Task to complete: Transcribe, exactly as they appear, only the lines from the one holding "R3: 1.8k (DRV, GND) -> 1.5k (DRV, GND)" through the end of the entries below.

Material for this exercise START

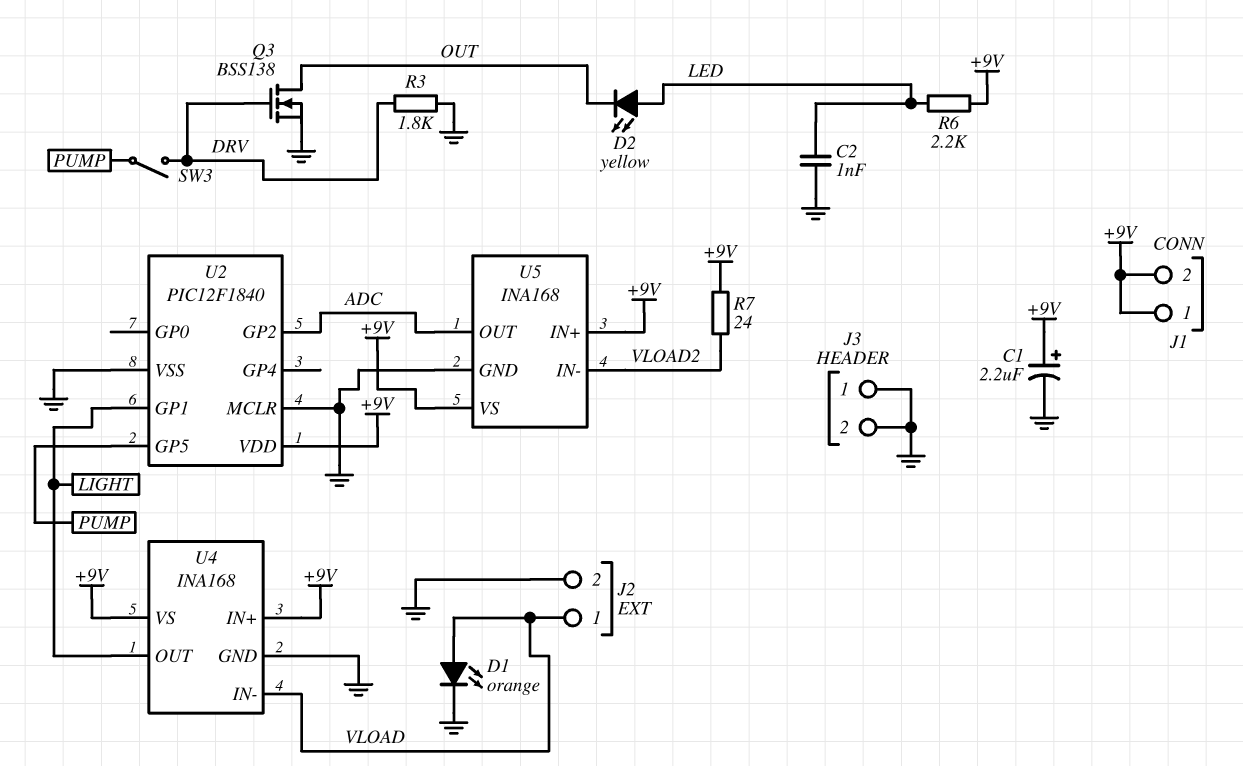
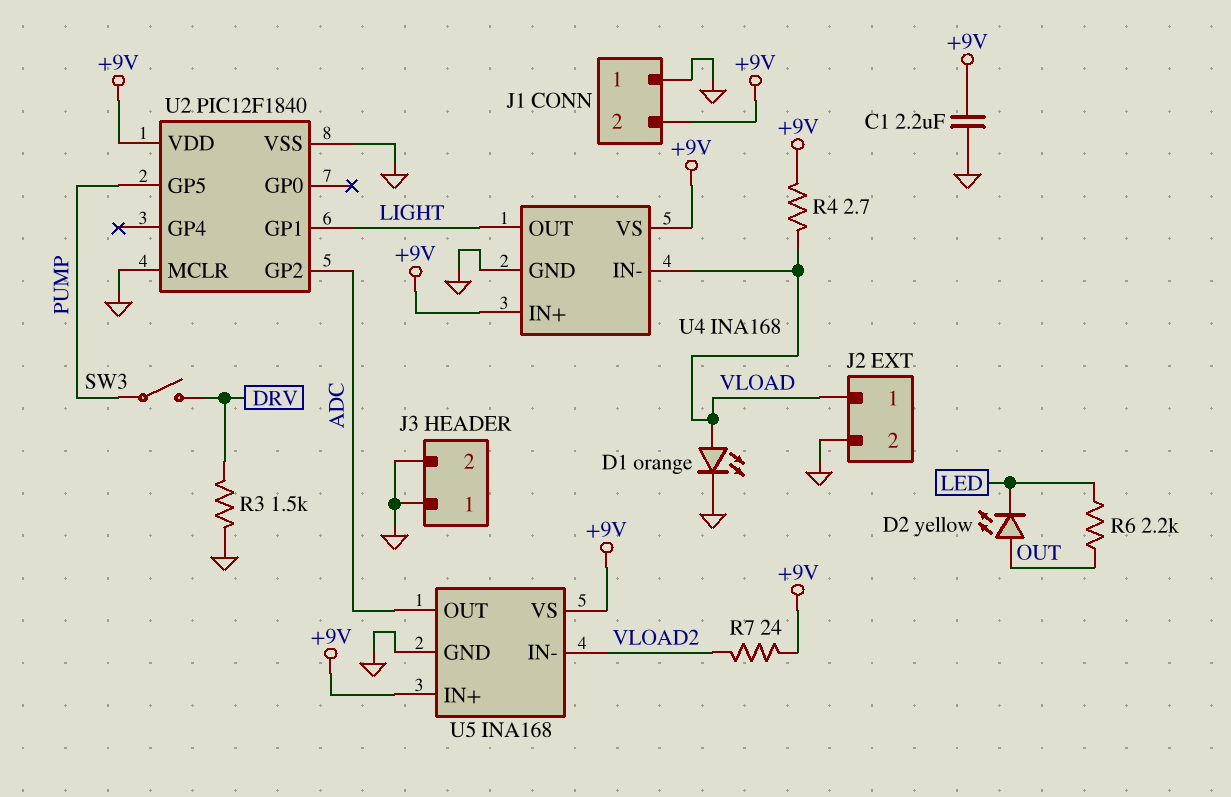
C1: 2.2uF (plus +9V, minus GND) -> 2.2uF (+9V, GND)
C2: 1nF (GND, LED) -> none
D2: LED yellow (A LED, K OUT) -> LED yellow (A OUT, K LED)
J1 pin 1: +9V -> GND
Q3: NMOS BSS138 (G DRV, D OUT, S GND) -> none
R3: 1.8k (DRV, GND) -> 1.5k (DRV, GND)
R4: none -> 2.7 (+9V, VLOAD)
R6: 2.2k (+9V, LED) -> 2.2k (LED, OUT)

Material for this exercise END

Solution to the problem:
R3: 1.8k (DRV, GND) -> 1.5k (DRV, GND)
R4: none -> 2.7 (+9V, VLOAD)
R6: 2.2k (+9V, LED) -> 2.2k (LED, OUT)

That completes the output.